++++ Given data

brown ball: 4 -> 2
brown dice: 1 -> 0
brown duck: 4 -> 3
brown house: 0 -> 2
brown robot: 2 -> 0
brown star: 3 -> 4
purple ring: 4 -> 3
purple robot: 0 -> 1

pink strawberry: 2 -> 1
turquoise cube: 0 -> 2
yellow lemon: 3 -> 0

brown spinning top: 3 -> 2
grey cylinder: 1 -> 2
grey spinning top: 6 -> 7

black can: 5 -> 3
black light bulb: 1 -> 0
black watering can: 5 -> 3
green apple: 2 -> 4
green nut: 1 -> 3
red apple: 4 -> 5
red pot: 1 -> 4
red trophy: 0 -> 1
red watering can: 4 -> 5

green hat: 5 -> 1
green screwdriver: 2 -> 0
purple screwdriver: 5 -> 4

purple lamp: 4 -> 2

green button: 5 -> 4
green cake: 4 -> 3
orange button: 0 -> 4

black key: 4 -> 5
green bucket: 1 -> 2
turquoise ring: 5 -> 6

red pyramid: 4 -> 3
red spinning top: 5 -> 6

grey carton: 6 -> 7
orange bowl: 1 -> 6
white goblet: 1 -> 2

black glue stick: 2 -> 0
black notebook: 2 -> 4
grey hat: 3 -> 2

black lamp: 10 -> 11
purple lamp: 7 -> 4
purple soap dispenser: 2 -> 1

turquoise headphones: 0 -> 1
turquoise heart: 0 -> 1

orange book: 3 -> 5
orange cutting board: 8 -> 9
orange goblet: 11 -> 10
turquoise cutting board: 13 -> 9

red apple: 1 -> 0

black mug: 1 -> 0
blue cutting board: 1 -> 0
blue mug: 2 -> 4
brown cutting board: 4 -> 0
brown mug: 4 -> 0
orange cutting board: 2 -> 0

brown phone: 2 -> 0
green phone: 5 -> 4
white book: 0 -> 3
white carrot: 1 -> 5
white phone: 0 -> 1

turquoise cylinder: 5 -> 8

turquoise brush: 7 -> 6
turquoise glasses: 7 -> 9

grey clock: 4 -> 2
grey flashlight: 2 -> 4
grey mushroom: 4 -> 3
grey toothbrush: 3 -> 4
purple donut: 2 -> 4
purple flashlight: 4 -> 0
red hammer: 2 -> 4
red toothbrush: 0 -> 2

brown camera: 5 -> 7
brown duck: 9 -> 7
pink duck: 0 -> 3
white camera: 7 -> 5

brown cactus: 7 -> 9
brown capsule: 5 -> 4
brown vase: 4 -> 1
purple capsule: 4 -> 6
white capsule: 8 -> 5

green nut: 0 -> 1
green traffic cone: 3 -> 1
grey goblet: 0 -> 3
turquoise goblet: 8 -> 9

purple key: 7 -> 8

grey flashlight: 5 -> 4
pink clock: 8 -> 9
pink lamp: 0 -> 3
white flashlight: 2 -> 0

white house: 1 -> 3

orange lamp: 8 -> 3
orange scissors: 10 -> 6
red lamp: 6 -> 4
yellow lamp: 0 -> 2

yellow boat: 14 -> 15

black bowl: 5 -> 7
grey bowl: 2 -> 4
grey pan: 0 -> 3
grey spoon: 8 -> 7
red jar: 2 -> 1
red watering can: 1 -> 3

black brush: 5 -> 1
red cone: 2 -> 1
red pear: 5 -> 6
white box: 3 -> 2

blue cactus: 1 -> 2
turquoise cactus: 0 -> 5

++++++++

Would you please reproduce the records above exactly, only from their first line through the line holding "green cake: 4 -> 3", with both ends included?

Solution to this task -
brown ball: 4 -> 2
brown dice: 1 -> 0
brown duck: 4 -> 3
brown house: 0 -> 2
brown robot: 2 -> 0
brown star: 3 -> 4
purple ring: 4 -> 3
purple robot: 0 -> 1

pink strawberry: 2 -> 1
turquoise cube: 0 -> 2
yellow lemon: 3 -> 0

brown spinning top: 3 -> 2
grey cylinder: 1 -> 2
grey spinning top: 6 -> 7

black can: 5 -> 3
black light bulb: 1 -> 0
black watering can: 5 -> 3
green apple: 2 -> 4
green nut: 1 -> 3
red apple: 4 -> 5
red pot: 1 -> 4
red trophy: 0 -> 1
red watering can: 4 -> 5

green hat: 5 -> 1
green screwdriver: 2 -> 0
purple screwdriver: 5 -> 4

purple lamp: 4 -> 2

green button: 5 -> 4
green cake: 4 -> 3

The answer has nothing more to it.